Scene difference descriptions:

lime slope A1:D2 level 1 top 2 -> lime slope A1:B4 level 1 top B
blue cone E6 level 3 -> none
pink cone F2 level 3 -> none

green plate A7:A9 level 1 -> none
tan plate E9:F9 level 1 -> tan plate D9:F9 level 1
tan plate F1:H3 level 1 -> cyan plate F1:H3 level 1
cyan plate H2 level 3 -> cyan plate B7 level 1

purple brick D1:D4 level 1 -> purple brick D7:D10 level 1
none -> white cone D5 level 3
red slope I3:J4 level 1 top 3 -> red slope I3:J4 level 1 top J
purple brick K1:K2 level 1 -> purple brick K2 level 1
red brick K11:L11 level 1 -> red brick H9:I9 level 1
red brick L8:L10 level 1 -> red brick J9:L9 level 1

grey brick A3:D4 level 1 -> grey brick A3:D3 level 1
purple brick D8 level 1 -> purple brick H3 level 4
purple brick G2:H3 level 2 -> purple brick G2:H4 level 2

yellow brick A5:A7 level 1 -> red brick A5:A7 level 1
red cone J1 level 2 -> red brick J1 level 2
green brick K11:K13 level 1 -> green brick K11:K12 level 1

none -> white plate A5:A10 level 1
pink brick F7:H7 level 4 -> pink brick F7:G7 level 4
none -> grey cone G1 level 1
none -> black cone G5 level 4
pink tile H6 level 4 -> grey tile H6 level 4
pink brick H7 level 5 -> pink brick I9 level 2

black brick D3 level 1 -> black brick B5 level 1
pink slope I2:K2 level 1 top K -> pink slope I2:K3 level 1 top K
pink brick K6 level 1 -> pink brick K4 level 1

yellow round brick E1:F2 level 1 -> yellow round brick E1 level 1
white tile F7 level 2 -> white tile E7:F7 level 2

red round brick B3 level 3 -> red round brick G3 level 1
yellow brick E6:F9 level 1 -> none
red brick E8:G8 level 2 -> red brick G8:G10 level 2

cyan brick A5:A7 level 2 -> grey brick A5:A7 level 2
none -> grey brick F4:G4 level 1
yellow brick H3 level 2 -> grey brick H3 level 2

▶ [What you will do]
This exercise requires that all of the entries be repeated exactly.

▶ [Output of the exercise]
lime slope A1:D2 level 1 top 2 -> lime slope A1:B4 level 1 top B
blue cone E6 level 3 -> none
pink cone F2 level 3 -> none

green plate A7:A9 level 1 -> none
tan plate E9:F9 level 1 -> tan plate D9:F9 level 1
tan plate F1:H3 level 1 -> cyan plate F1:H3 level 1
cyan plate H2 level 3 -> cyan plate B7 level 1

purple brick D1:D4 level 1 -> purple brick D7:D10 level 1
none -> white cone D5 level 3
red slope I3:J4 level 1 top 3 -> red slope I3:J4 level 1 top J
purple brick K1:K2 level 1 -> purple brick K2 level 1
red brick K11:L11 level 1 -> red brick H9:I9 level 1
red brick L8:L10 level 1 -> red brick J9:L9 level 1

grey brick A3:D4 level 1 -> grey brick A3:D3 level 1
purple brick D8 level 1 -> purple brick H3 level 4
purple brick G2:H3 level 2 -> purple brick G2:H4 level 2

yellow brick A5:A7 level 1 -> red brick A5:A7 level 1
red cone J1 level 2 -> red brick J1 level 2
green brick K11:K13 level 1 -> green brick K11:K12 level 1

none -> white plate A5:A10 level 1
pink brick F7:H7 level 4 -> pink brick F7:G7 level 4
none -> grey cone G1 level 1
none -> black cone G5 level 4
pink tile H6 level 4 -> grey tile H6 level 4
pink brick H7 level 5 -> pink brick I9 level 2

black brick D3 level 1 -> black brick B5 level 1
pink slope I2:K2 level 1 top K -> pink slope I2:K3 level 1 top K
pink brick K6 level 1 -> pink brick K4 level 1

yellow round brick E1:F2 level 1 -> yellow round brick E1 level 1
white tile F7 level 2 -> white tile E7:F7 level 2

red round brick B3 level 3 -> red round brick G3 level 1
yellow brick E6:F9 level 1 -> none
red brick E8:G8 level 2 -> red brick G8:G10 level 2

cyan brick A5:A7 level 2 -> grey brick A5:A7 level 2
none -> grey brick F4:G4 level 1
yellow brick H3 level 2 -> grey brick H3 level 2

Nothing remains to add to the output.